### DATA SHOWN
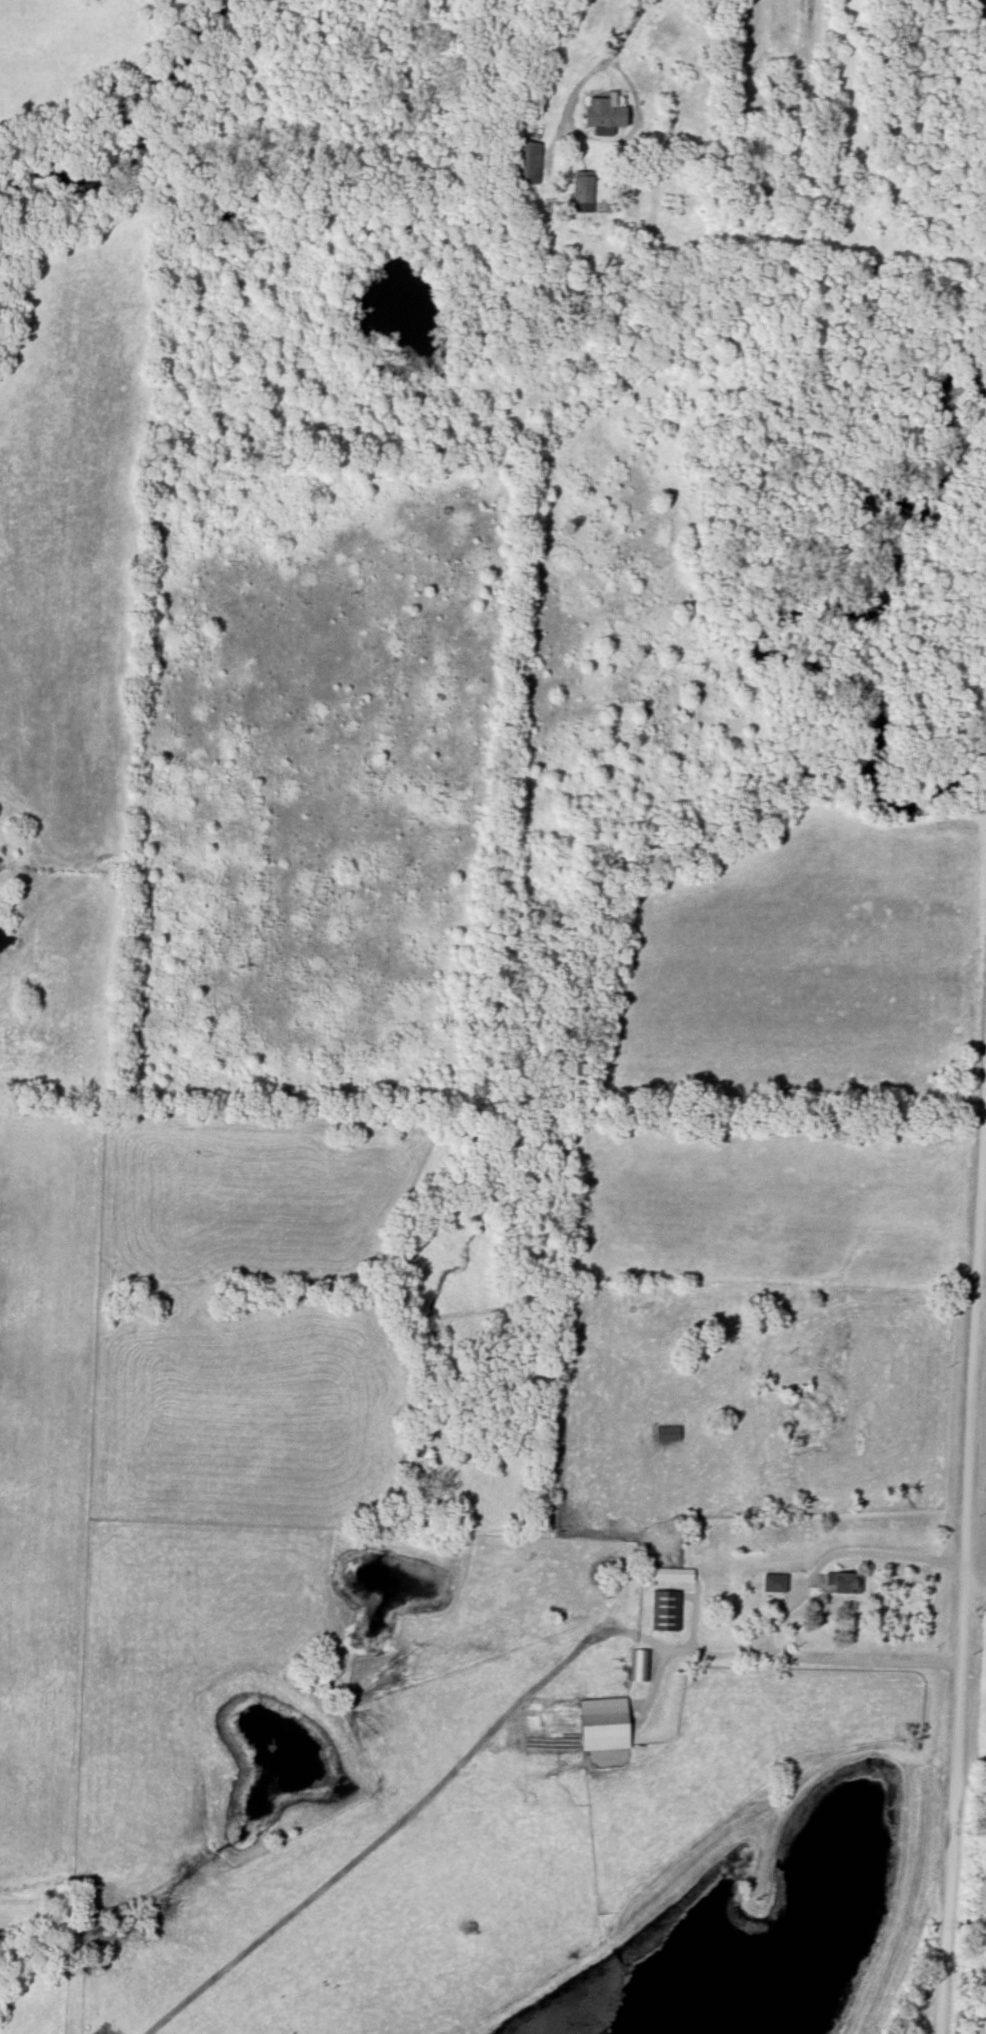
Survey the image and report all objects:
road: (609, 50)
building: (605, 114)
building: (526, 163)
building: (583, 192)
road: (981, 1312)
building: (668, 1434)
road: (963, 1567)
building: (664, 1575)
building: (775, 1583)
building: (847, 1583)
road: (974, 1583)
building: (665, 1611)
road: (774, 1618)
road: (685, 1645)
building: (638, 1666)
building: (605, 1725)

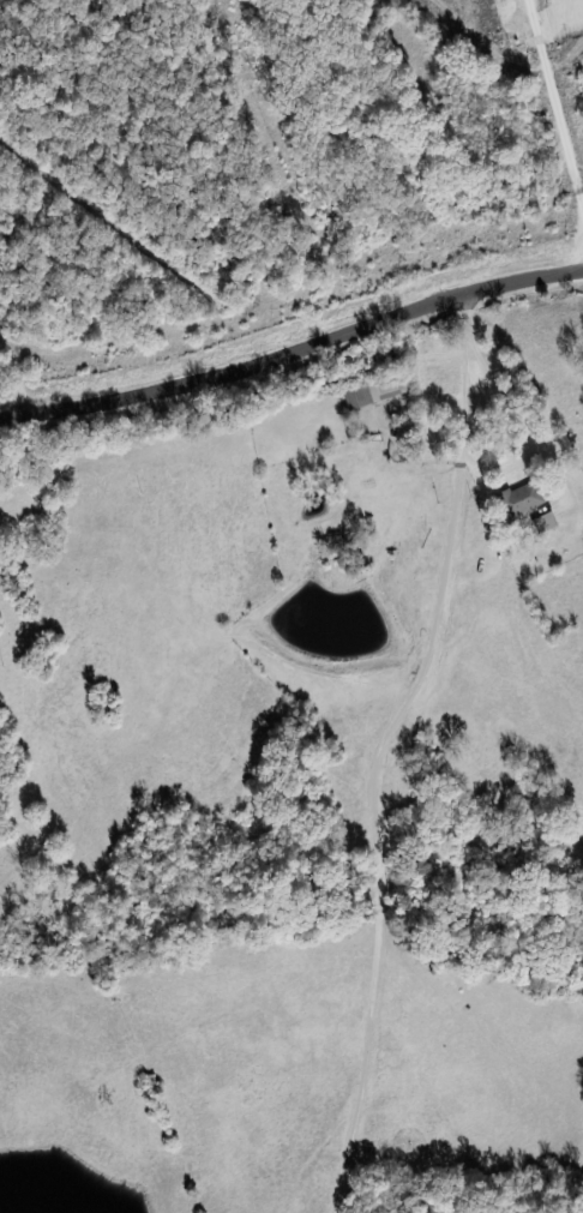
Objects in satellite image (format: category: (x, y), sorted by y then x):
road: (466, 319)
road: (293, 353)
road: (498, 396)
road: (371, 772)

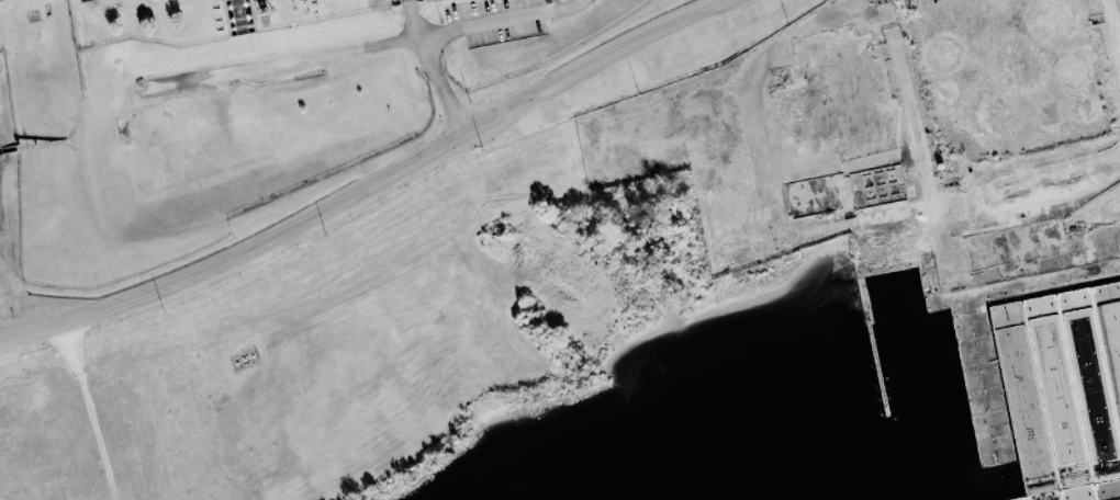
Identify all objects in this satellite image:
road: (592, 1)
road: (1113, 36)
road: (296, 63)
road: (435, 68)
road: (372, 181)
road: (1027, 213)
road: (933, 229)
road: (1041, 283)
road: (88, 410)

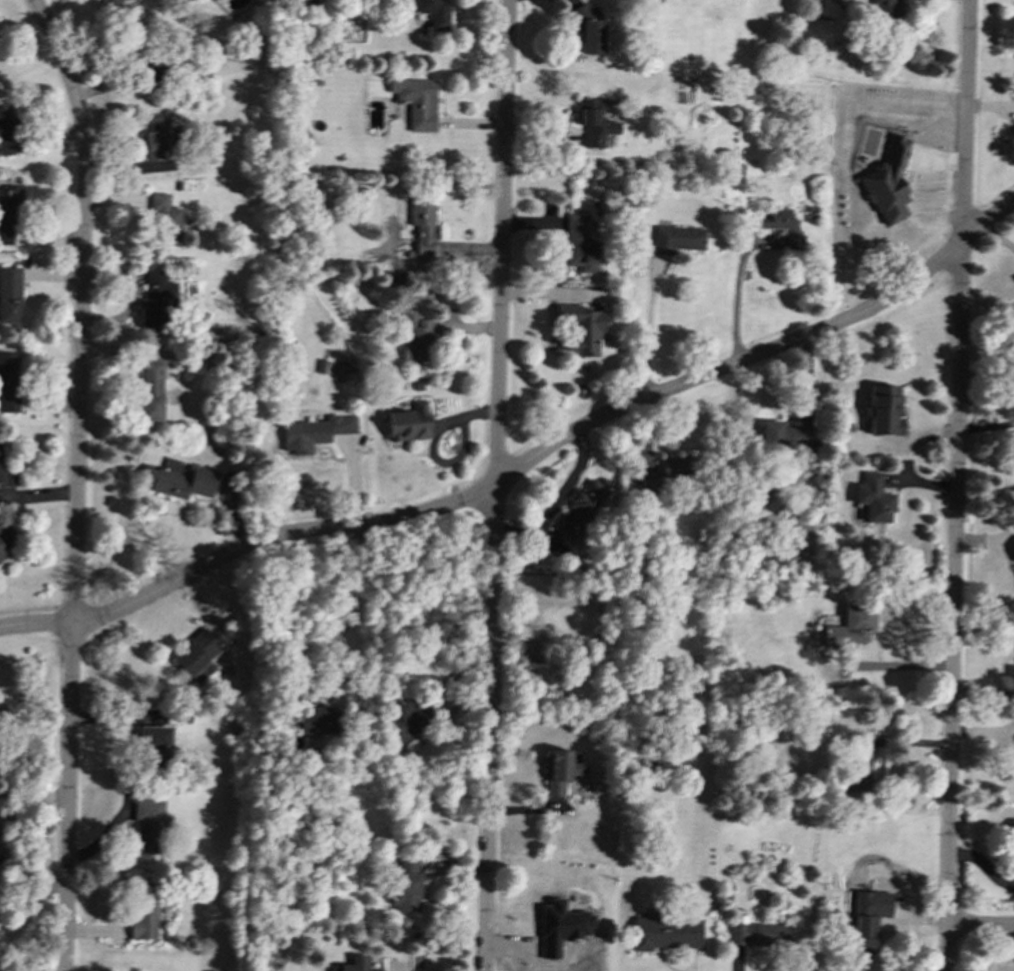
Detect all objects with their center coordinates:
building: (214, 0)
building: (110, 3)
building: (884, 11)
building: (434, 13)
building: (589, 31)
building: (417, 102)
building: (595, 121)
building: (7, 132)
building: (156, 137)
building: (888, 182)
building: (8, 210)
building: (166, 221)
building: (422, 223)
building: (786, 227)
building: (677, 239)
building: (579, 244)
building: (10, 295)
building: (157, 298)
road: (739, 302)
road: (650, 333)
building: (415, 337)
building: (8, 382)
building: (151, 390)
building: (883, 411)
building: (409, 423)
building: (315, 432)
building: (786, 436)
road: (452, 464)
road: (525, 464)
building: (6, 474)
building: (662, 474)
building: (178, 479)
road: (76, 480)
road: (570, 484)
road: (494, 485)
road: (956, 485)
building: (874, 498)
building: (579, 511)
building: (7, 538)
building: (1012, 549)
road: (351, 617)
building: (851, 627)
building: (196, 655)
building: (1011, 675)
building: (317, 720)
building: (408, 721)
building: (153, 743)
building: (860, 764)
building: (559, 770)
building: (146, 824)
building: (1013, 839)
building: (405, 885)
building: (143, 910)
road: (981, 926)
building: (664, 932)
building: (759, 934)
building: (863, 934)
building: (353, 964)
road: (393, 969)

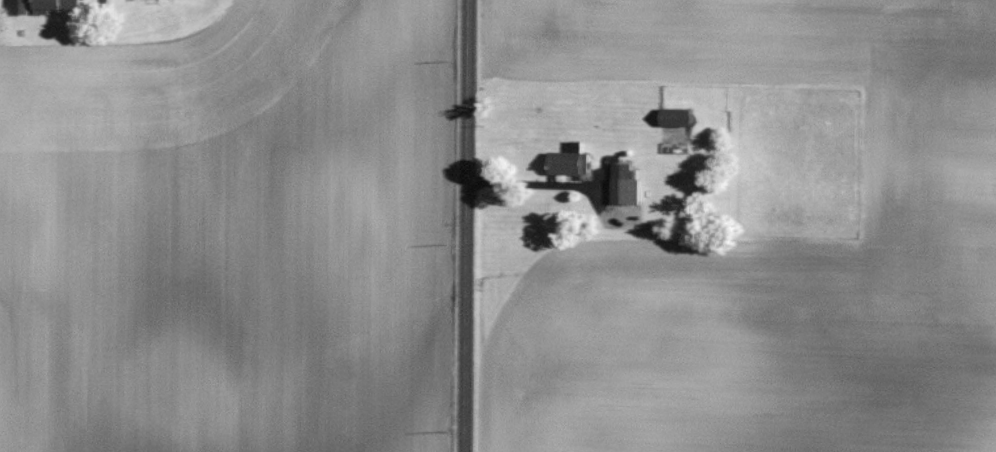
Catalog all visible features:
building: (50, 6)
building: (677, 118)
building: (571, 162)
road: (530, 184)
building: (626, 185)
road: (466, 225)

### WHAT IS NEEDED
All the records above must be retyped exactly, except for their pictures.

### EXERCISE RESPONSE
Survey the image and report all objects:
road: (609, 50)
building: (605, 114)
building: (526, 163)
building: (583, 192)
road: (981, 1312)
building: (668, 1434)
road: (963, 1567)
building: (664, 1575)
building: (775, 1583)
building: (847, 1583)
road: (974, 1583)
building: (665, 1611)
road: (774, 1618)
road: (685, 1645)
building: (638, 1666)
building: (605, 1725)

Objects in satellite image (format: category: (x, y), sorted by y then x):
road: (466, 319)
road: (293, 353)
road: (498, 396)
road: (371, 772)

Identify all objects in this satellite image:
road: (592, 1)
road: (1113, 36)
road: (296, 63)
road: (435, 68)
road: (372, 181)
road: (1027, 213)
road: (933, 229)
road: (1041, 283)
road: (88, 410)

Detect all objects with their center coordinates:
building: (214, 0)
building: (110, 3)
building: (884, 11)
building: (434, 13)
building: (589, 31)
building: (417, 102)
building: (595, 121)
building: (7, 132)
building: (156, 137)
building: (888, 182)
building: (8, 210)
building: (166, 221)
building: (422, 223)
building: (786, 227)
building: (677, 239)
building: (579, 244)
building: (10, 295)
building: (157, 298)
road: (739, 302)
road: (650, 333)
building: (415, 337)
building: (8, 382)
building: (151, 390)
building: (883, 411)
building: (409, 423)
building: (315, 432)
building: (786, 436)
road: (452, 464)
road: (525, 464)
building: (6, 474)
building: (662, 474)
building: (178, 479)
road: (76, 480)
road: (570, 484)
road: (494, 485)
road: (956, 485)
building: (874, 498)
building: (579, 511)
building: (7, 538)
building: (1012, 549)
road: (351, 617)
building: (851, 627)
building: (196, 655)
building: (1011, 675)
building: (317, 720)
building: (408, 721)
building: (153, 743)
building: (860, 764)
building: (559, 770)
building: (146, 824)
building: (1013, 839)
building: (405, 885)
building: (143, 910)
road: (981, 926)
building: (664, 932)
building: (759, 934)
building: (863, 934)
building: (353, 964)
road: (393, 969)

Catalog all visible features:
building: (50, 6)
building: (677, 118)
building: (571, 162)
road: (530, 184)
building: (626, 185)
road: (466, 225)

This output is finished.